Data shown:
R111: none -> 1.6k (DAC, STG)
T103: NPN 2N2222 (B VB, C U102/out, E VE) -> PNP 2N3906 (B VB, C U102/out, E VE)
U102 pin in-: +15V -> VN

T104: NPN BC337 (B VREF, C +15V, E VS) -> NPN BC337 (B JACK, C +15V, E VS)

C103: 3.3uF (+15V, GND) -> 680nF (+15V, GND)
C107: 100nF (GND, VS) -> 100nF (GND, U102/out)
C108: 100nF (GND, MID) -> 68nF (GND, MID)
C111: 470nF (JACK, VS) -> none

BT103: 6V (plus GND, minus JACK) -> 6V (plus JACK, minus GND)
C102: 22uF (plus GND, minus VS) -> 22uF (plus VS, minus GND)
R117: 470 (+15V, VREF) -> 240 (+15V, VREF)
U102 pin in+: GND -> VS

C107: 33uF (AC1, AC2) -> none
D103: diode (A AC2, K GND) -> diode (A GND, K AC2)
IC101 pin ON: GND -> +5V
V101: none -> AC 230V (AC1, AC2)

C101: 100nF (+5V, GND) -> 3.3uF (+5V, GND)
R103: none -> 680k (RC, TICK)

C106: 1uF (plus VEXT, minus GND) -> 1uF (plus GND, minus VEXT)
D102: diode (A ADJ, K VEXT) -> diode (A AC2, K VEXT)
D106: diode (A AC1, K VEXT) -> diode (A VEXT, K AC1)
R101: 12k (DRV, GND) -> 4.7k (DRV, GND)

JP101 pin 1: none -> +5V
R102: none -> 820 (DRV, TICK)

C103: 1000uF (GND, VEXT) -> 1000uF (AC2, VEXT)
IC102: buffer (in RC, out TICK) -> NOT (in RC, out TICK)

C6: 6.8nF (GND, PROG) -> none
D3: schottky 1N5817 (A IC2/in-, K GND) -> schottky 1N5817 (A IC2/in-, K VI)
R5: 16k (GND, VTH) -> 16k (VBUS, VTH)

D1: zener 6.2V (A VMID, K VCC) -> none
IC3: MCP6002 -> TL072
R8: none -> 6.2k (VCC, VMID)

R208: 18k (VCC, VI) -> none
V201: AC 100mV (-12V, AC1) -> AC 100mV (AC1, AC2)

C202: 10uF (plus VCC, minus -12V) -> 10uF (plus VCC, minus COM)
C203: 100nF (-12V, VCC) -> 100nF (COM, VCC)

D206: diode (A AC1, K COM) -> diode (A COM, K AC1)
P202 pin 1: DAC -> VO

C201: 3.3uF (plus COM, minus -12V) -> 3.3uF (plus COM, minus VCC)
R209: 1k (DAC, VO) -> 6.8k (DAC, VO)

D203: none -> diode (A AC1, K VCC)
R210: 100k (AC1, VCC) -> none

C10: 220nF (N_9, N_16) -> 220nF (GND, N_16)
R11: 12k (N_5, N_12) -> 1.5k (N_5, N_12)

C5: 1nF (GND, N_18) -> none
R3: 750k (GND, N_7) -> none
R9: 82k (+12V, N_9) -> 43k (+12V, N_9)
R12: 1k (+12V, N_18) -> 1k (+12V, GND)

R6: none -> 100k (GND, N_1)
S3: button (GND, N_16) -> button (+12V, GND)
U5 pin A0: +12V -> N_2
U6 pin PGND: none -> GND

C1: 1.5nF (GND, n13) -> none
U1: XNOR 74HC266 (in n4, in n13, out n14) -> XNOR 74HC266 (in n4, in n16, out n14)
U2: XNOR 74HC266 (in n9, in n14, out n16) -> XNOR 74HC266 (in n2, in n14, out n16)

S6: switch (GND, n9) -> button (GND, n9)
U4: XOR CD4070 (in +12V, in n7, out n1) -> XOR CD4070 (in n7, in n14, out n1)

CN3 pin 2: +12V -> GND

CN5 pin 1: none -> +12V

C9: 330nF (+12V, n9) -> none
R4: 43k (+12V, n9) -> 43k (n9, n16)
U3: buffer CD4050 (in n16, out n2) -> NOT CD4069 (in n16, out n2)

Work to be completed:
Exactly reproduce the entries in their entirety.

Task result:
R111: none -> 1.6k (DAC, STG)
T103: NPN 2N2222 (B VB, C U102/out, E VE) -> PNP 2N3906 (B VB, C U102/out, E VE)
U102 pin in-: +15V -> VN

T104: NPN BC337 (B VREF, C +15V, E VS) -> NPN BC337 (B JACK, C +15V, E VS)

C103: 3.3uF (+15V, GND) -> 680nF (+15V, GND)
C107: 100nF (GND, VS) -> 100nF (GND, U102/out)
C108: 100nF (GND, MID) -> 68nF (GND, MID)
C111: 470nF (JACK, VS) -> none

BT103: 6V (plus GND, minus JACK) -> 6V (plus JACK, minus GND)
C102: 22uF (plus GND, minus VS) -> 22uF (plus VS, minus GND)
R117: 470 (+15V, VREF) -> 240 (+15V, VREF)
U102 pin in+: GND -> VS

C107: 33uF (AC1, AC2) -> none
D103: diode (A AC2, K GND) -> diode (A GND, K AC2)
IC101 pin ON: GND -> +5V
V101: none -> AC 230V (AC1, AC2)

C101: 100nF (+5V, GND) -> 3.3uF (+5V, GND)
R103: none -> 680k (RC, TICK)

C106: 1uF (plus VEXT, minus GND) -> 1uF (plus GND, minus VEXT)
D102: diode (A ADJ, K VEXT) -> diode (A AC2, K VEXT)
D106: diode (A AC1, K VEXT) -> diode (A VEXT, K AC1)
R101: 12k (DRV, GND) -> 4.7k (DRV, GND)

JP101 pin 1: none -> +5V
R102: none -> 820 (DRV, TICK)

C103: 1000uF (GND, VEXT) -> 1000uF (AC2, VEXT)
IC102: buffer (in RC, out TICK) -> NOT (in RC, out TICK)

C6: 6.8nF (GND, PROG) -> none
D3: schottky 1N5817 (A IC2/in-, K GND) -> schottky 1N5817 (A IC2/in-, K VI)
R5: 16k (GND, VTH) -> 16k (VBUS, VTH)

D1: zener 6.2V (A VMID, K VCC) -> none
IC3: MCP6002 -> TL072
R8: none -> 6.2k (VCC, VMID)

R208: 18k (VCC, VI) -> none
V201: AC 100mV (-12V, AC1) -> AC 100mV (AC1, AC2)

C202: 10uF (plus VCC, minus -12V) -> 10uF (plus VCC, minus COM)
C203: 100nF (-12V, VCC) -> 100nF (COM, VCC)

D206: diode (A AC1, K COM) -> diode (A COM, K AC1)
P202 pin 1: DAC -> VO

C201: 3.3uF (plus COM, minus -12V) -> 3.3uF (plus COM, minus VCC)
R209: 1k (DAC, VO) -> 6.8k (DAC, VO)

D203: none -> diode (A AC1, K VCC)
R210: 100k (AC1, VCC) -> none

C10: 220nF (N_9, N_16) -> 220nF (GND, N_16)
R11: 12k (N_5, N_12) -> 1.5k (N_5, N_12)

C5: 1nF (GND, N_18) -> none
R3: 750k (GND, N_7) -> none
R9: 82k (+12V, N_9) -> 43k (+12V, N_9)
R12: 1k (+12V, N_18) -> 1k (+12V, GND)

R6: none -> 100k (GND, N_1)
S3: button (GND, N_16) -> button (+12V, GND)
U5 pin A0: +12V -> N_2
U6 pin PGND: none -> GND

C1: 1.5nF (GND, n13) -> none
U1: XNOR 74HC266 (in n4, in n13, out n14) -> XNOR 74HC266 (in n4, in n16, out n14)
U2: XNOR 74HC266 (in n9, in n14, out n16) -> XNOR 74HC266 (in n2, in n14, out n16)

S6: switch (GND, n9) -> button (GND, n9)
U4: XOR CD4070 (in +12V, in n7, out n1) -> XOR CD4070 (in n7, in n14, out n1)

CN3 pin 2: +12V -> GND

CN5 pin 1: none -> +12V

C9: 330nF (+12V, n9) -> none
R4: 43k (+12V, n9) -> 43k (n9, n16)
U3: buffer CD4050 (in n16, out n2) -> NOT CD4069 (in n16, out n2)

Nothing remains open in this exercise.